* [Exercise details]: Would you copy exactly the lines in the data below from the one that has "(355, 190) = (608, 165): orange" through the one that has "(222, 379) = (703, 372): purple", dropping any pictures?

[Spatial object tracking data]
+++
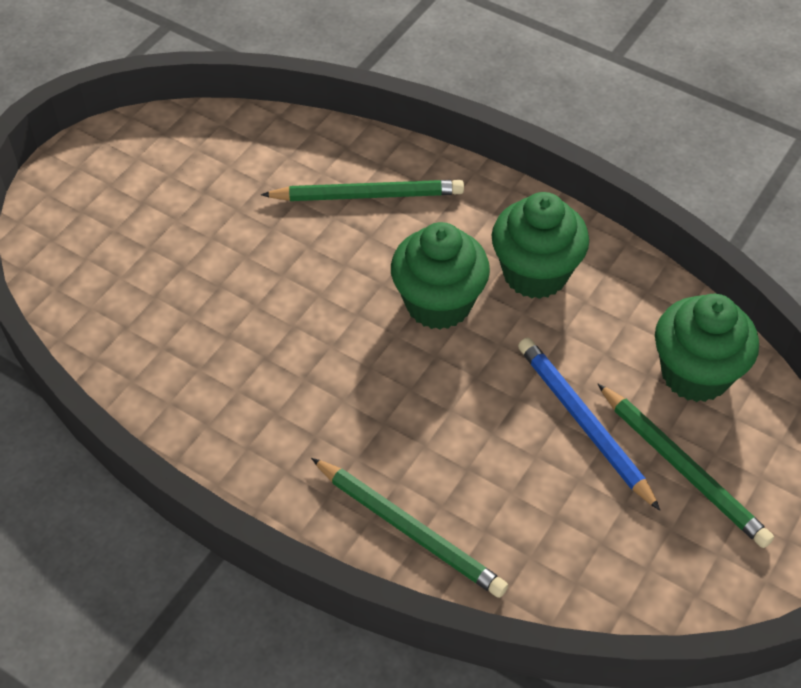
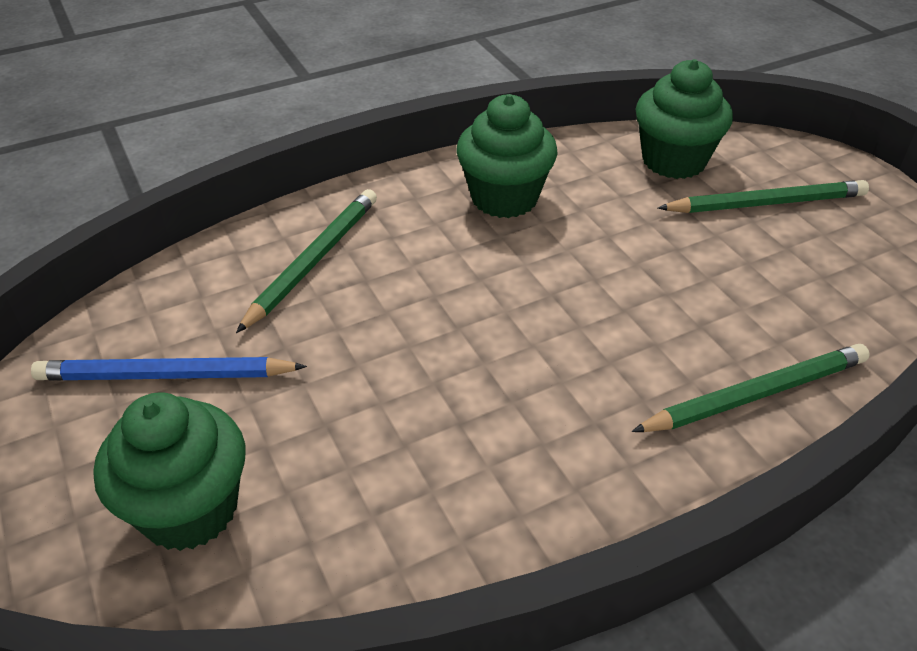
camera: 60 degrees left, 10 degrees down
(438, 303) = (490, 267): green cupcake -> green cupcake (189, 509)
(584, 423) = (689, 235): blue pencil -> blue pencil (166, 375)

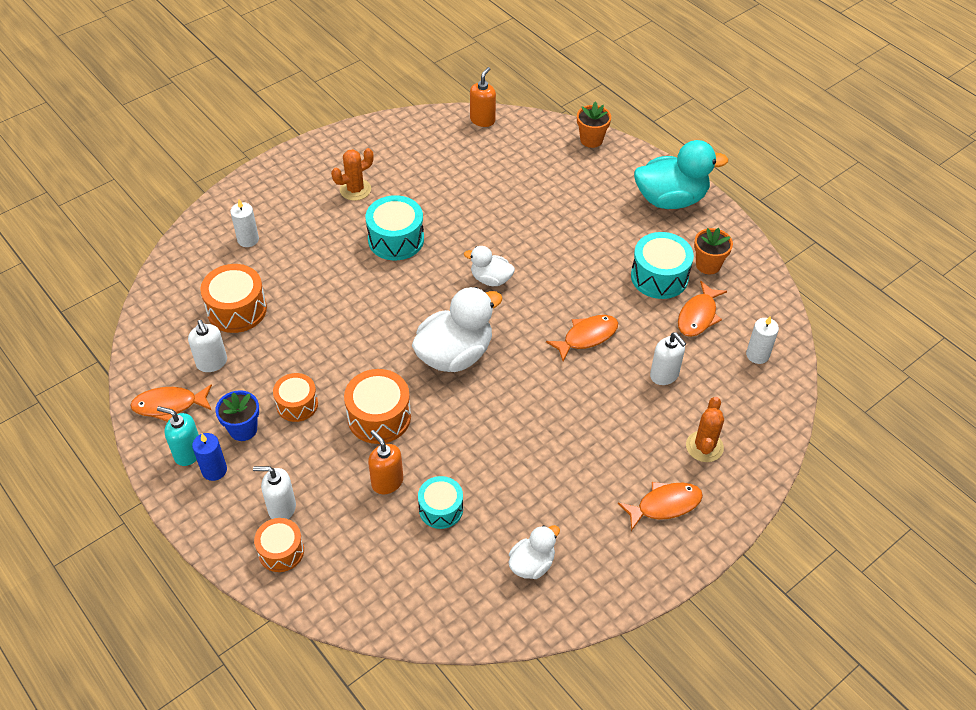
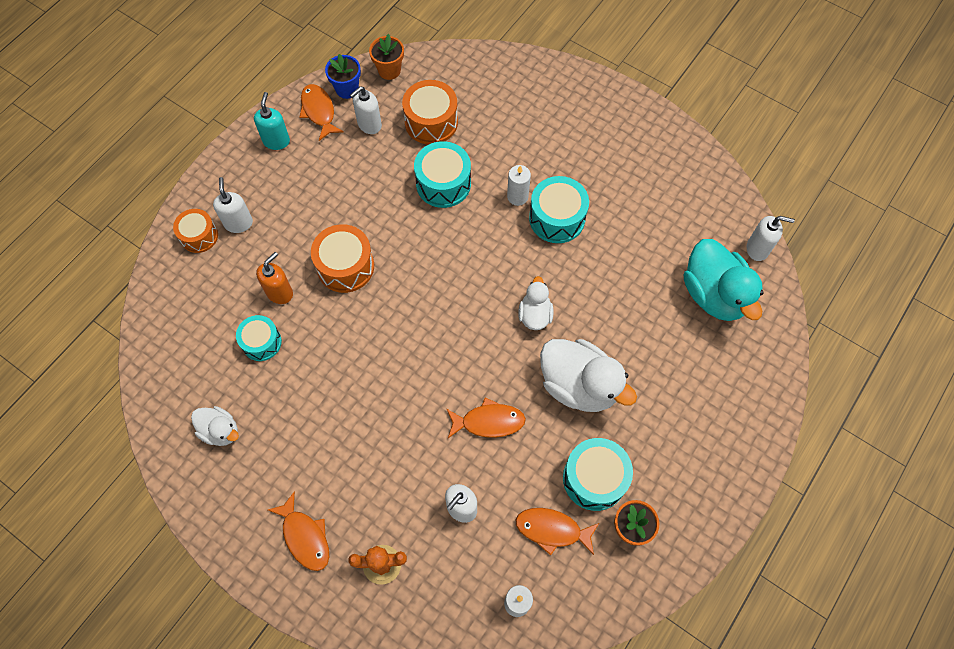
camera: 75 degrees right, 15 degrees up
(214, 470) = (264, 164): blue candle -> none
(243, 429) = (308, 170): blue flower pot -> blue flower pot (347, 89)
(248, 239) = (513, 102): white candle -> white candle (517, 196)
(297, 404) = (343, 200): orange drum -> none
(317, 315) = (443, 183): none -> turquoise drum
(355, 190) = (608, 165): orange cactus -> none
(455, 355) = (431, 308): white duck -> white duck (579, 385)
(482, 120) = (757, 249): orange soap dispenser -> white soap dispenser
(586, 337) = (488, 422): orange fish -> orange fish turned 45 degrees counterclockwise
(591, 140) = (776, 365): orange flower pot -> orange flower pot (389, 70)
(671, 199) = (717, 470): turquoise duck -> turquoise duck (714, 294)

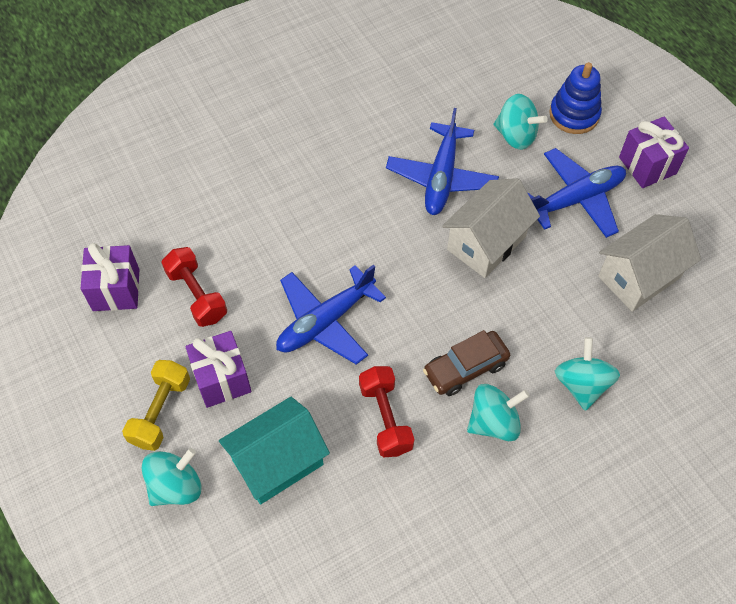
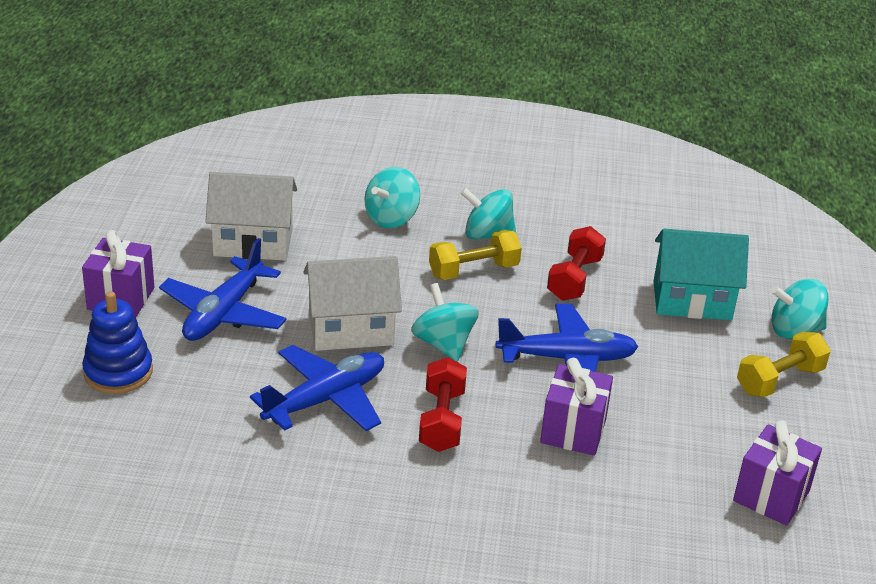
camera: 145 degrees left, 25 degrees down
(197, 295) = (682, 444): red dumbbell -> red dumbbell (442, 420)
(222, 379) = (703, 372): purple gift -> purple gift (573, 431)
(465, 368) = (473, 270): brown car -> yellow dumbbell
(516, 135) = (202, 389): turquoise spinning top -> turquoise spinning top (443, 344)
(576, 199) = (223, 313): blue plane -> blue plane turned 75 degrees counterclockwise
+++
* [Solution for this problem]:
(355, 190) = (608, 165): orange cactus -> none
(455, 355) = (431, 308): white duck -> white duck (579, 385)
(482, 120) = (757, 249): orange soap dispenser -> white soap dispenser
(586, 337) = (488, 422): orange fish -> orange fish turned 45 degrees counterclockwise
(591, 140) = (776, 365): orange flower pot -> orange flower pot (389, 70)
(671, 199) = (717, 470): turquoise duck -> turquoise duck (714, 294)

camera: 145 degrees left, 25 degrees down
(197, 295) = (682, 444): red dumbbell -> red dumbbell (442, 420)
(222, 379) = (703, 372): purple gift -> purple gift (573, 431)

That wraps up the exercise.